> **EXERCISE**
From the line that contains "green boat [236,289,414,476]" to the last line of the data, every line is to be transcribed exactly; no other line is to be included.

> **AVAILABLE DATA**
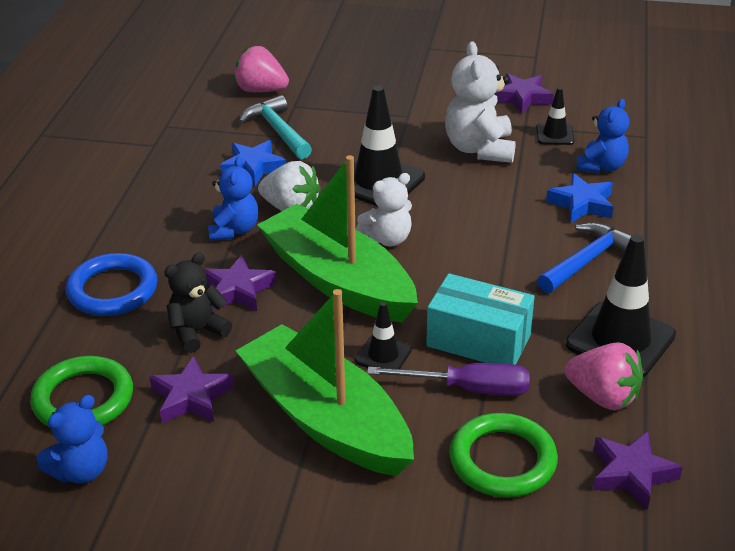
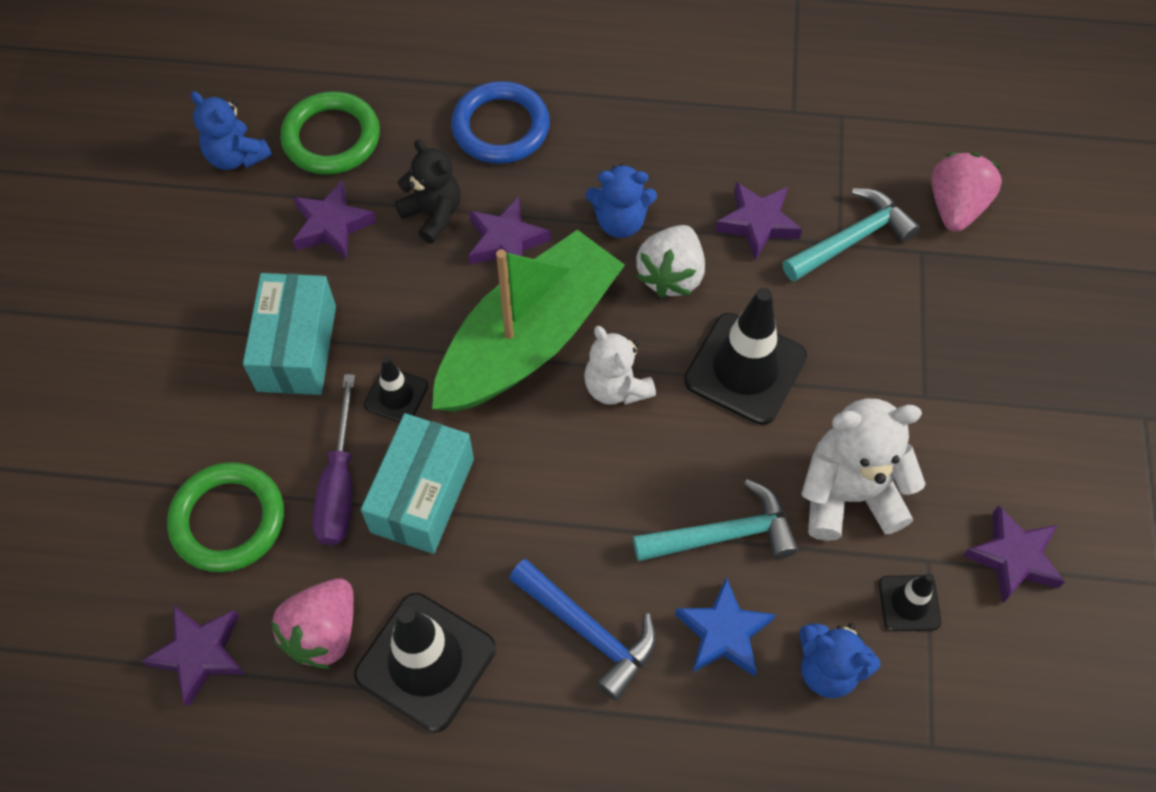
camera: 85 degrees right, 25 degrees up
blue star [220,140,286,187] -> purple star [715,182,802,261]
green boat [236,289,414,476] -> turquoise box [243,273,336,395]
none -> turquoise hammer [633,479,798,561]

> **THE COMPLETED TASK**
green boat [236,289,414,476] -> turquoise box [243,273,336,395]
none -> turquoise hammer [633,479,798,561]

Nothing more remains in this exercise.